• [The problem] Determine how many lines of the material below include "none", and reply with that number alone.

• [Record set]
***

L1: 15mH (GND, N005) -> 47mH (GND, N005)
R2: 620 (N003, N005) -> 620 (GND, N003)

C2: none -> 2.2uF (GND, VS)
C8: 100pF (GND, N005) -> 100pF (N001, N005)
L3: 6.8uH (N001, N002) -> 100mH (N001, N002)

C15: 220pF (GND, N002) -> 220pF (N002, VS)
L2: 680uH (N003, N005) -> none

***

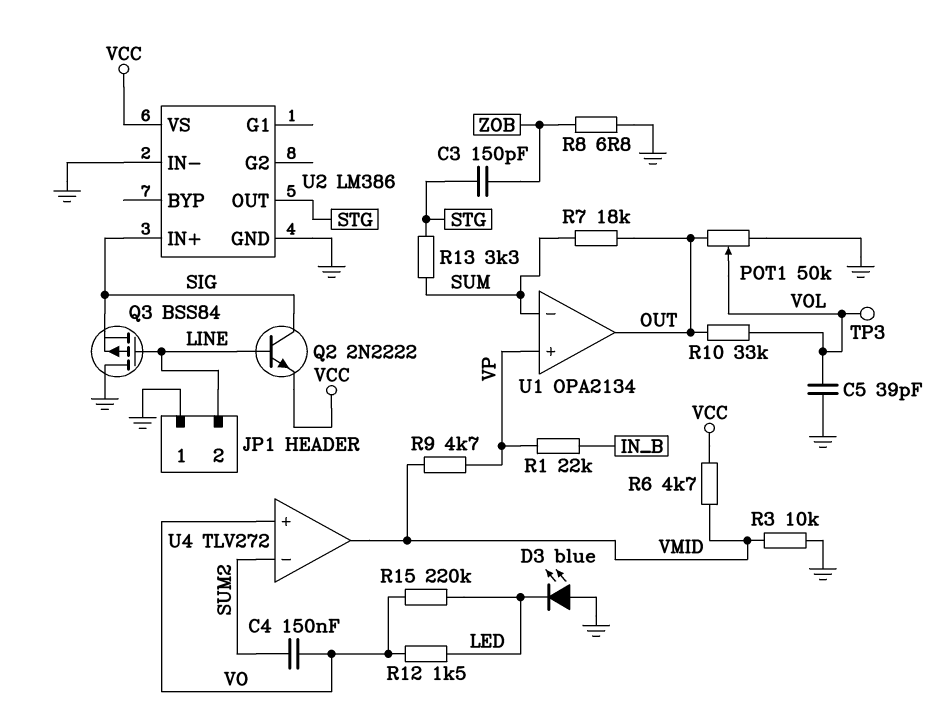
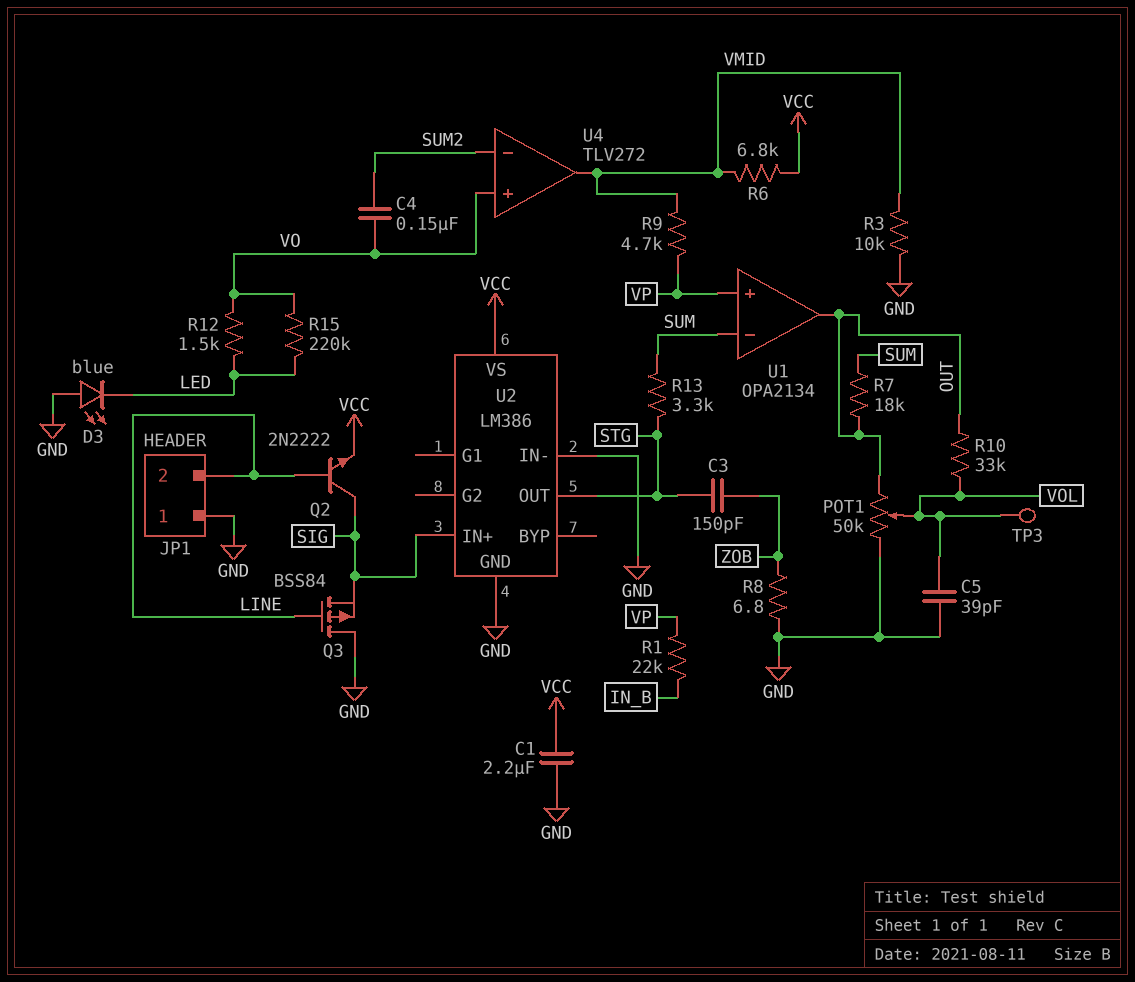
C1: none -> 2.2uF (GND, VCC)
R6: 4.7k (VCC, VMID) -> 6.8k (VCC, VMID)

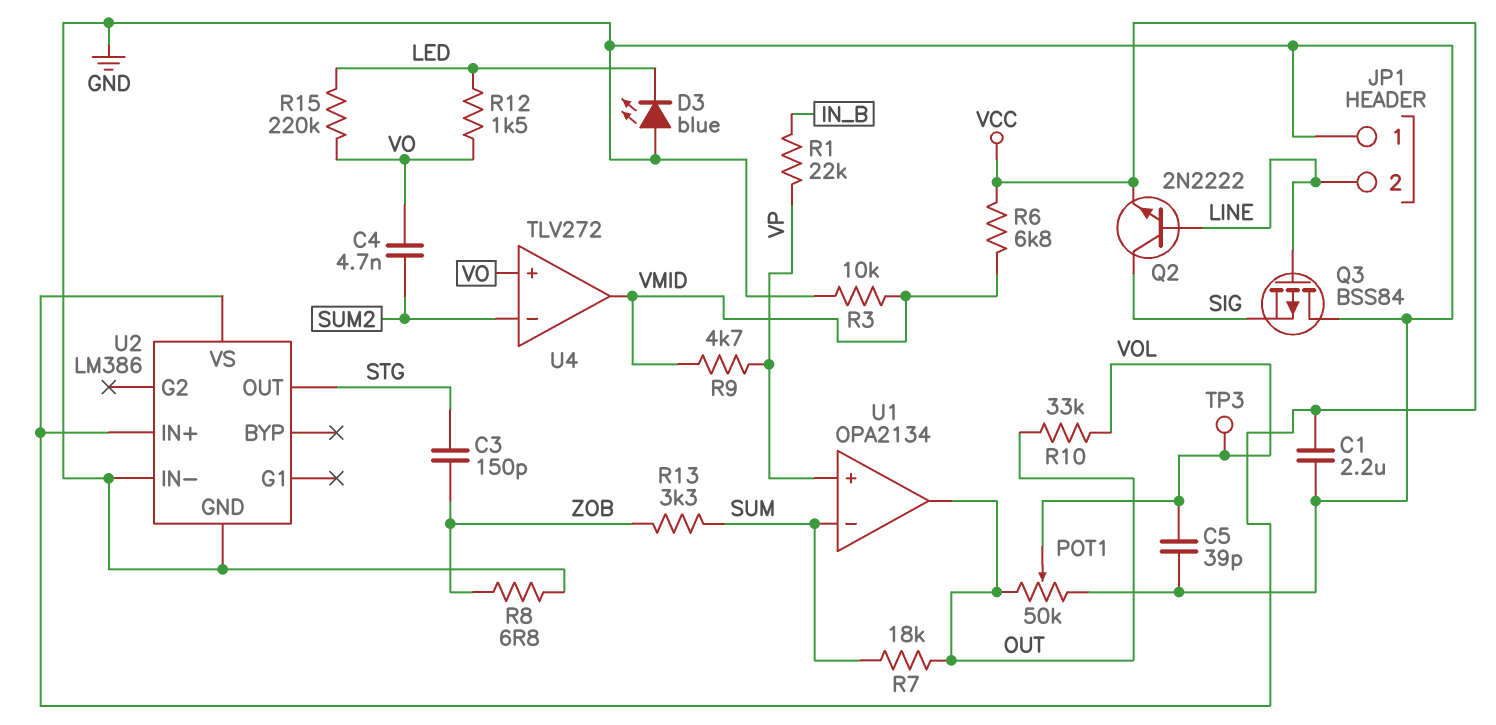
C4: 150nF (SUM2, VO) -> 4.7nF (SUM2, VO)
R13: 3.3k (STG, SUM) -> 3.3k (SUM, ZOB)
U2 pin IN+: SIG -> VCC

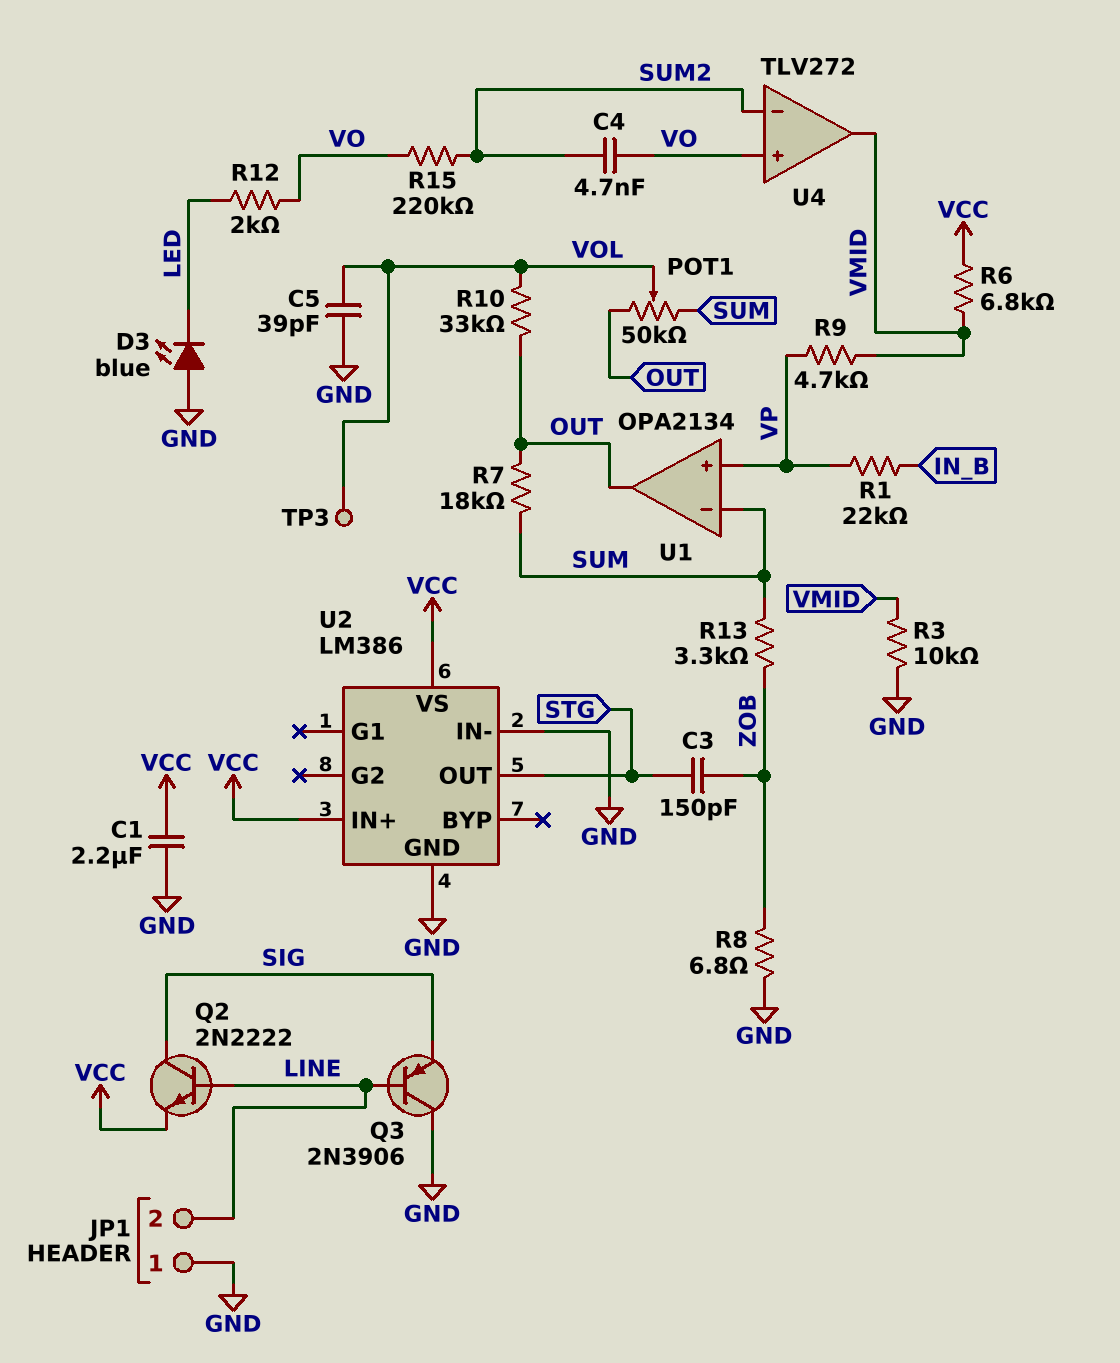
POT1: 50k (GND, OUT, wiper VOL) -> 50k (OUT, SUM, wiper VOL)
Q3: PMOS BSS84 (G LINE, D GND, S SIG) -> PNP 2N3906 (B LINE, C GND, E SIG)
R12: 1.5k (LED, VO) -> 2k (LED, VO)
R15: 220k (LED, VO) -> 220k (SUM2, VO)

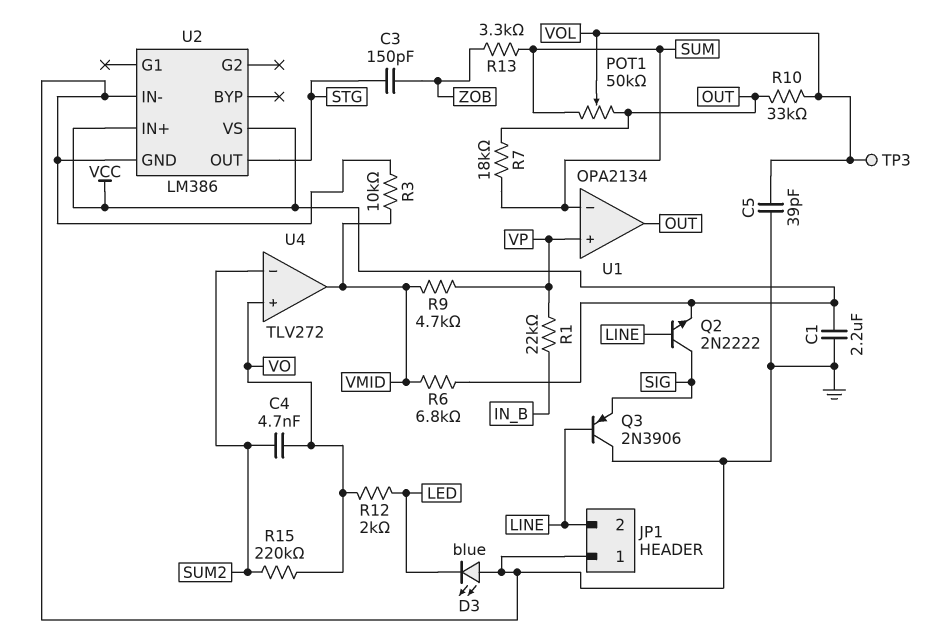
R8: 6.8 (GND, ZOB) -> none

***

• [Exercise result] 4